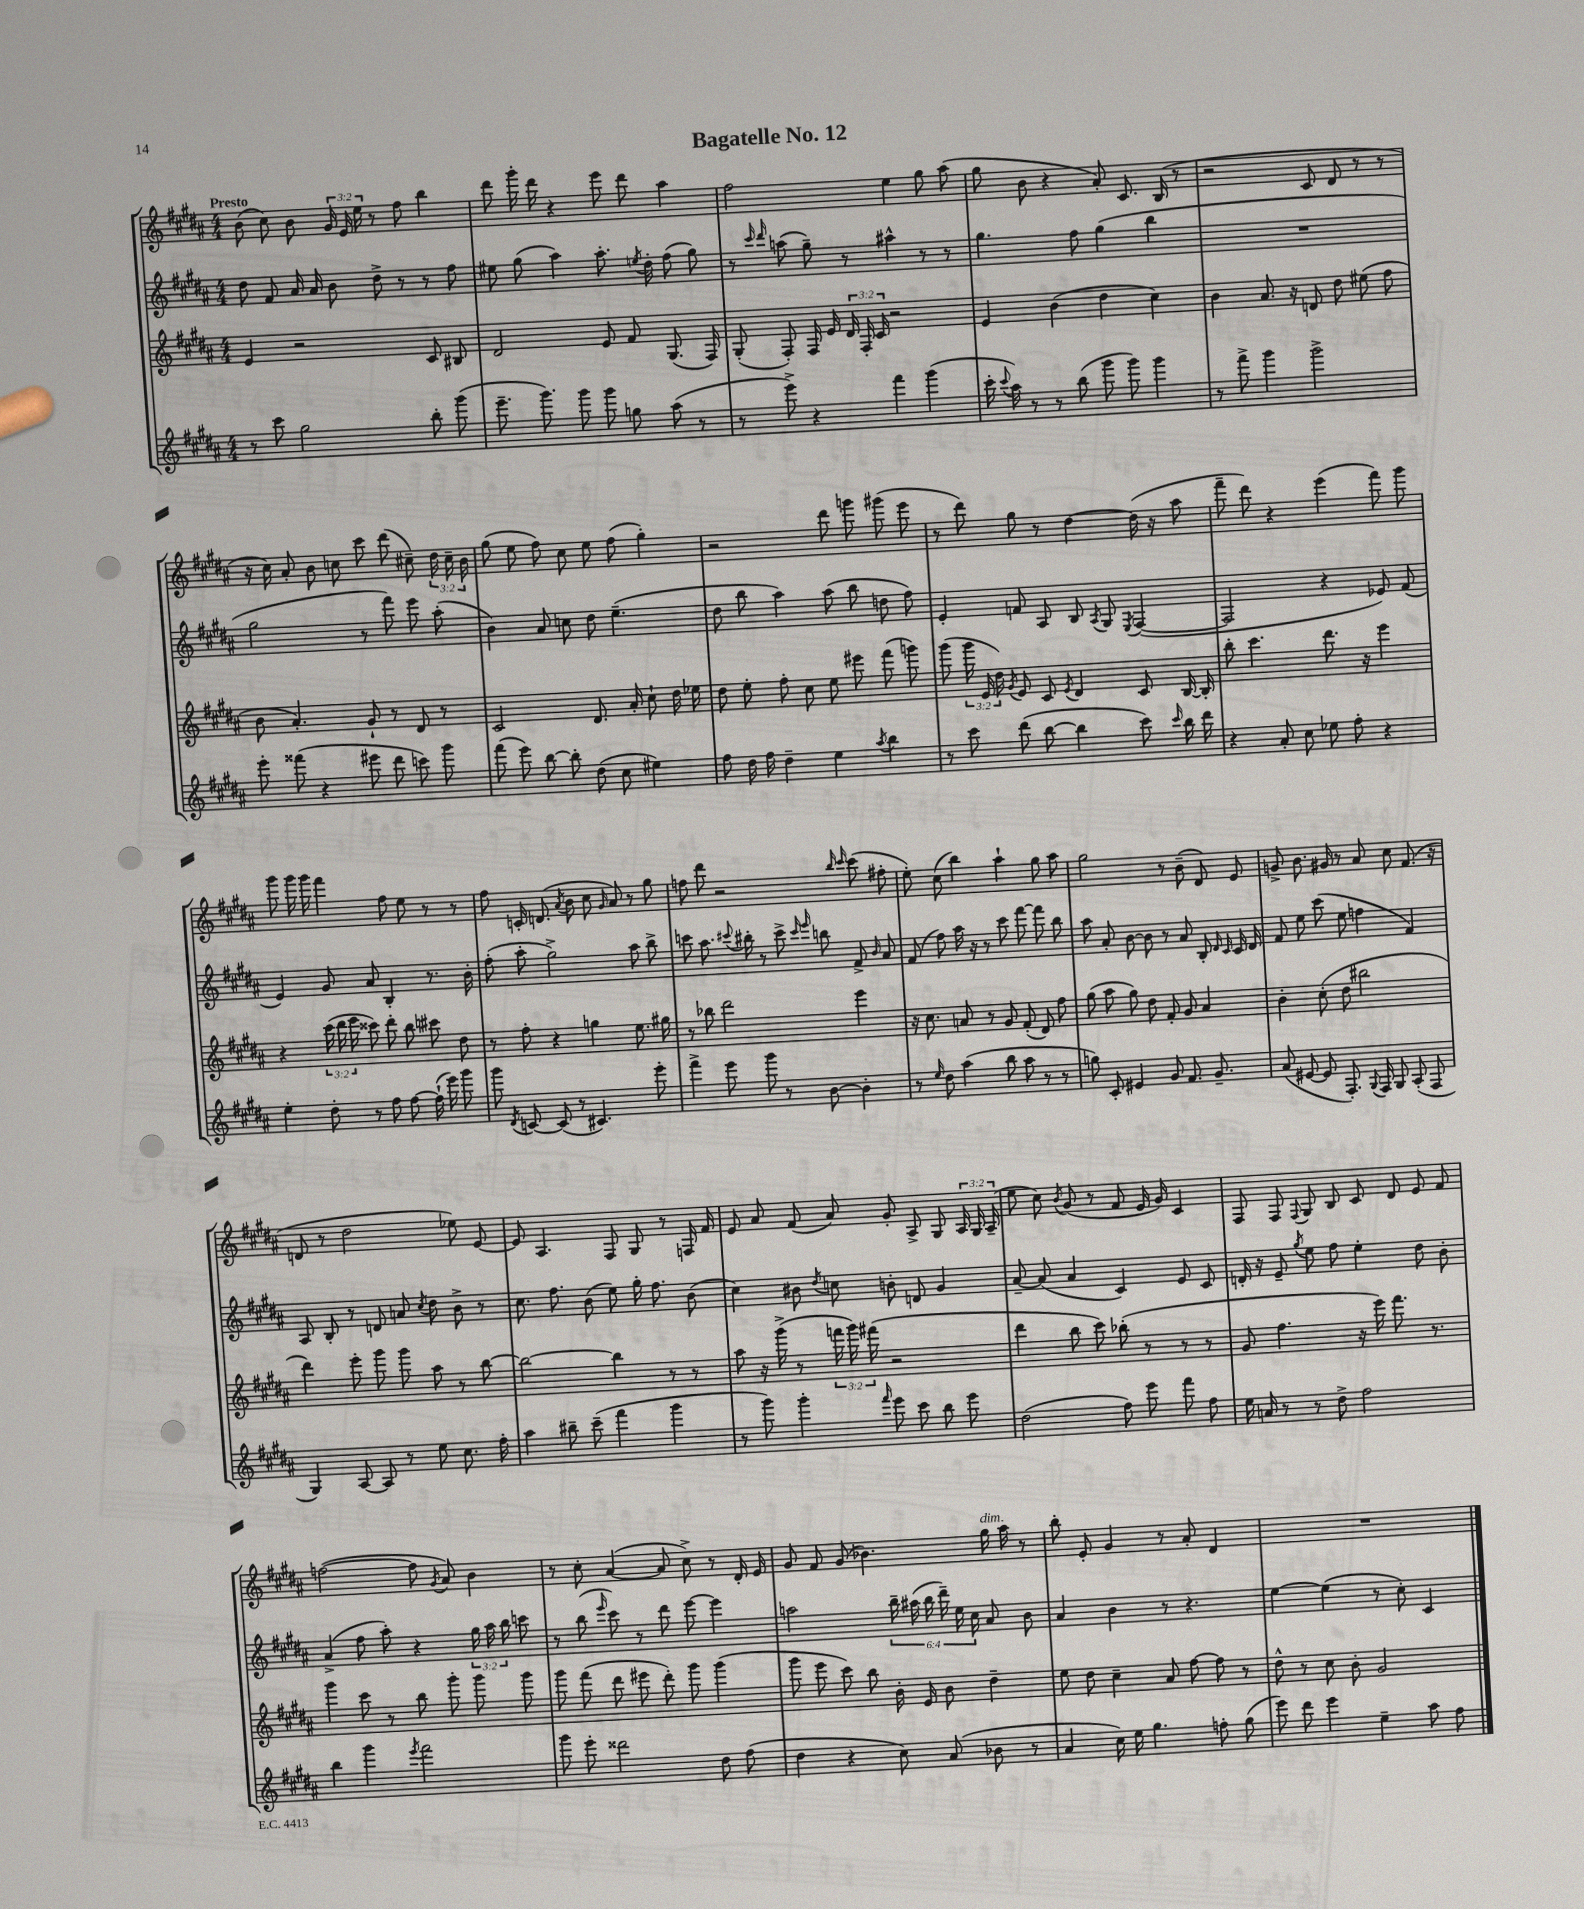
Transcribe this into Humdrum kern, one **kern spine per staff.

**kern	**kern	**kern	**kern
*staff4	*staff3	*staff2	*staff1
*clefG2	*clefG2	*clefG2	*clefG2
*k[f#c#g#d#a#]	*k[f#c#g#d#a#]	*k[f#c#g#d#a#]	*k[f#c#g#d#a#]
*M4/4	*M4/4	*M4/4	*M4/4
8r	4e	8dd#	(8b
8ccc#	.	8f#	8cc#)
2gg#	2r	16a#	8b
.	.	16a#	.
.	.	8b	24g#
.	.	.	24e
.	.	.	24ee
.	.	8dd#^	8r
.	.	8r	8ff#
8bb'	8c#	8r	4bb
(8ggg#	8B#	8ff#	.
=	=	=	=
8.eee~	2d#	8ee#	8ddd#
.	.	(8gg#	16ggg#'
8.ggg#)	.	.	16ddd#
.	.	4aa#)	4r
8ggg#	.	.	.
8ggg#	8e	8.aa#'	8eee
8gg	8f#	.	8ddd#
.	.	8qee	.
.	.	16dd#'	.
(8aa#	(8.G#	(8ff#	4aa#
8r	.	8gg#)	.
.	16F#)	.	.
=	=	=	=
8r	(8G#'	8r	2ff#
.	.	16qqccc#	.
.	.	16qqddd#	.
8eee^)	8F#')	(8aa	.
4r	16F#	8gg#~)	.
.	16e	.	.
.	24d#	8r	.
.	24F#'	.	.
.	24c#	.	.
4fff#	2r	4aa#^^	4ee
(4ggg#	.	8r	8gg#
.	.	8r	(8aa#
=	=	=	=
16ccc#'	4e	4.gg#	8gg#
8qqccc#	.	.	.
16aa#)	.	.	.
8r	.	.	8b
8r	(4b	.	4r
(8bb	.	8ff#	.
8ggg#	4dd#	(4gg#	8a#')
8ggg#)	.	.	8.c#
4ggg#	4cc#)	4bb	.
.	.	.	(16B
.	.	.	8r
=	=	=	=
8r	4b	1r	2r
8fff#^	.	.	.
4ggg#	8.a#	.	.
.	16r	.	.
2ggg#^	8d	.	8c#
.	8dd#	.	8d#
.	(8ee#	.	8r
.	8ff#	.	8r
=	=	=	=
8eee'	8b	2gg#	16r
.	.	.	16cc#)
(8fff##	4.a#')	.	8a#'
4r	.	.	8b
.	.	.	8cc
8eee#	8g#`	8r	8ccc#
8ddd#	8r	8fff#)	(8ddd#
8ccc)	8d#	8eee	8cc#~)
8ggg#	8r	(8aa#'	24dd#
.	.	.	24cc#~
.	.	.	24b
=	=	=	=
(8fff#	2c#	4b)	(8gg#
8eee)	.	.	8ee
[8bb	.	8a#	8ff#)
8bb']	.	8cc	8cc#
(8dd#	8.d#	8dd#	8ee
8cc#	.	(4.ee~	(8ff#
.	16a#'	.	.
4ee#)	8cc#`	.	4gg#')
.	16dd#	.	.
.	16ee-	.	.
=	=	=	=
8ff#	8dd#	8dd#	2r
16dd#	8ee'	8bb	.
16ff#	.	.	.
4dd#~	8ff#'	4aa#)	.
.	8cc#	.	.
4ee	8ee	(8aa#	8ddd#
.	8eee#	8bb	8ggg
8qaa#	.	.	.
4bb	(8fff#	8dd	(8ggg#
.	8ggg)	8ff#)	8eee
=	=	=	=
8r	(8ggg#	4e'	8r
8ccc#	24ggg#	.	8ddd#)
.	24e	.	.
.	24dd#)	.	.
.	8qg#	.	.
(8ddd#	8e	8f	8gg#
[8bb	8c#	8A#	8r
.	8qe	.	.
4bb]	4d#	8B	[4dd#
.	.	8qA#	.
.	.	8G#	.
.	.	8qE	.
8ccc#)	8c#	([4F#	(16dd#]
.	.	.	16r
16qqccc#	.	.	.
16bb	[16B	.	8aa#
16ddd#	16B']	.	.
=	=	=	=
4r	8bb'	2F#]	8fff#~
.	4.ccc#	.	8ddd#)
8a#'	.	.	4r
8cc#	.	.	.
8ee-	8.ddd#	4r	(4eee
8ff#'	.	.	.
.	16r	.	.
4r	4eee	8e-)	8fff#)
.	.	(8f#	8ggg#
=	=	=	=
4ee'	4r	4e)	8ggg#
.	.	.	16ggg#
.	.	.	16ggg#
8dd#'	(24ccc#	8g#	4fff#
.	24ddd#	.	.
.	24eee	.	.
8r	8ccc##)	8a#	.
8ff#	8ddd#'	4B'	8ff#
[8ff#	8bb	.	8ee
(16ff#`]	8ccc#	8.r	8r
16eee)	.	.	.
8ggg#	8dd#	.	8r
.	.	16b'	.
=	=	=	=
8ggg#	8r	(8ff#'	8ff#
8qd#	.	.	.
[8c	8ff#'	8aa#'	16c'
.	.	.	(8.d
(8c]	4r	2gg#^)	.
.	.	.	8qa#
8r	.	.	8b
4.c#)	4gg	.	8cc#
.	.	.	16qqg#
.	.	.	8a#)
.	8.ee	8aa#	8r
8eee'	.	8bb^	8gg#
.	16gg#	.	.
=	=	=	=
4fff#^	8r	8ccc	8ff
.	8bb-	8.aa#	8ddd#
8eee	2ddd#	.	2r
.	.	8qqccc#	.
.	.	16bb#'	.
8ggg#	.	8r	.
8r	.	8ccc#^	.
.	.	16qqccc#	.
.	.	16qqeee	.
[8b	.	8bb	.
.	.	.	16qqbb
.	.	.	16qqccc#
4b']	4eee	8f#^	(8ccc#
.	.	16qqb	.
.	.	8a#	8ff#'
=	=	=	=
8r	16r	(8f#	8ee')
.	8.cc#	.	.
16qqee	.	.	.
8dd#	.	8ff#)	(8cc#
(4aa#	8a	16aa#	4bb)
.	.	16r	.
.	8r	8r	.
8bb	8g#	8ccc#	4aa#`
8aa#	(8f#'	[8fff#	.
8r	8d#)	8fff#]	8gg#
8r	8ff#	8bb	8aa#
=	=	=	=
8gg)	(8gg#	8aa#	2gg#
8c#'	8aa#	8a#'	.
4e#	8gg#)	[8b	.
.	8dd#	8b]	.
8g#	8f#'	8r	8r
8.f#	8g#	8a#	(8b~
.	4a#	8B'	8d#)
8.g#~	.	.	.
.	.	16qqd#	.
.	.	16qqc#	.
.	.	16c#	8e
.	.	16d#	.
=	=	=	=
(8a#	4b'	8f#	8g^
[8e#	.	8ee	8.b
8e#]	(8cc#'	(8ccc#	.
.	.	.	16g#
8.F#')	8dd#	8ee	8r
.	2bb#	4ff	8a#
8qqG#	.	.	.
16F#	.	.	.
8G#	.	.	8cc#
(8A#'	.	4f#)	(8.f#
8F#	.	.	.
.	.	.	16r
=	=	=	=
4G#)	4ddd#)	8A#	8d
.	.	8B'	8r
[8A#	8eee'	8r	2dd#
8A#]	8ggg#	8d	.
8r	8ggg#	8a	.
.	.	8qcc#	.
8ee	8aa#	8dd#	.
8.cc#	8r	8b^	8ee-)
.	[8bb	8r	[8e
16ff#'	.	.	.
=	=	=	=
4aa#	2bb_	8.cc#	8e]
.	.	.	4.A#
.	.	8.ff#	.
8bb#~	.	.	.
(8ccc#~	.	(8b	.
4fff#	4bb]	8ee)	8F#
.	.	16gg#'	8G#
.	.	8.ff#	.
4ggg#	8r	.	8r
.	8r	(8b	16F
.	.	.	16f#
=	=	=	=
8r	8aa#	4cc#)	8e
8ggg#)	16r	.	8a#
.	(16ggg#^	.	.
4ggg#'	8r	8b#	(8f#
.	.	8qdd#	.
.	24fff	8cc	8a#)
.	24ggg#)	.	.
.	(24fff#	.	.
16qqfff#	.	.	.
8eee	2r	8b'	8g#'
8ccc#	.	8d	8A#^
8bb	.	4g#	8G#
8eee	.	.	24A#
.	.	.	24G#
.	.	.	(24A#~
=	=	=	=
(2dd#	4ddd#	[8a#~	8ee
.	.	(8a#]	8cc#)
.	.	.	8qb
.	8bb	4a#	(8g#
.	8ccc#)	.	8r
8ff#)	(8bb-'	4c#)	8f#
8eee	8r	.	16e
.	.	.	16g#)
8fff#	8r	8e	4c#
8ff#	8r	8c#	.
=	=	=	=
16ee	8g#	16d'	8F#
16a	.	16r	.
8r	4.ff#	8e~	8F#
.	.	8qgg#	8qqF#
8r	.	8ee	8G#
8dd#^	.	8ff#	8B
2ff#	16r	4ee'	8c#
.	16eee)	.	.
.	8.fff#	.	8d#
.	.	8dd#	8e
.	8.r	.	.
.	.	8b'	8f#
=	=	=	=
4bb	4ggg#	(4a#^	([2ff
4ggg#	8ccc#	8ff#	.
.	8r	8aa#')	.
8qeee	.	.	.
2fff#	8bb	4r	8ff]
.	.	.	8qg#
.	8ggg#'	.	8a#)
.	8ggg#	24gg#	4b
.	.	24aa#	.
.	.	24bb	.
.	8ggg#	8ccc	.
=	=	=	=
8ggg#	8ggg#	8r	8r
8eee'	(8fff#	(8bb	8cc#'
.	.	16qqeee	.
2ddd##	8ddd#	8ccc#)	([4a#
.	8eee#	8r	.
.	8ddd#')	8ddd#	8a#]
.	8ggg#	[8eee	8cc#^)
8dd#	(4ggg#	4eee]	8r
(8ff#	.	.	16d#'
.	.	.	16e
=	=	=	=
4dd#	8ggg#	2aa	8g#
.	8eee	.	8f#
4r	8ccc#)	.	(8g#
.	8bb	.	4.b-)
8cc#)	16b'	24bb~	.
.	.	(24aa#	.
.	16e	.	.
.	.	24bb	.
(8a#	8b	24ddd#~)	.
.	.	24ee	.
.	.	24cc#	.
8b-	4dd#~	8a#	16gg#
.	.	.	16aa#
8r	.	8b	8r
=	=	=	=
4a#	8ee	4a#	8bb'
.	8dd#	.	8e'
16cc#)	4cc#~	4b	4g#
16ee	.	.	.
4.gg#	.	.	.
.	8a#	8r	8r
.	[8ff#	4.r	8a#'
8ff'	8ff#]	.	4d#
(8gg#	8r	.	.
=	=	=	=
8eee)	8dd#^^	[4ee	1r
8ddd#	8r	.	.
4eee	8cc#	(4ee]	.
.	8b'	.	.
4ee~	2g#	8r	.
.	.	8cc#')	.
8aa#	.	4c#	.
8ff#	.	.	.
==	==	==	==
*-	*-	*-	*-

..........

• [What this task involves]:
Copy out every line in the items above that contains the string "kern", paying attention to uppercase and lowercase.

• [Exercise solution]:
Transcribe this into Humdrum kern, one **kern spine per staff.
**kern	**kern	**kern	**kern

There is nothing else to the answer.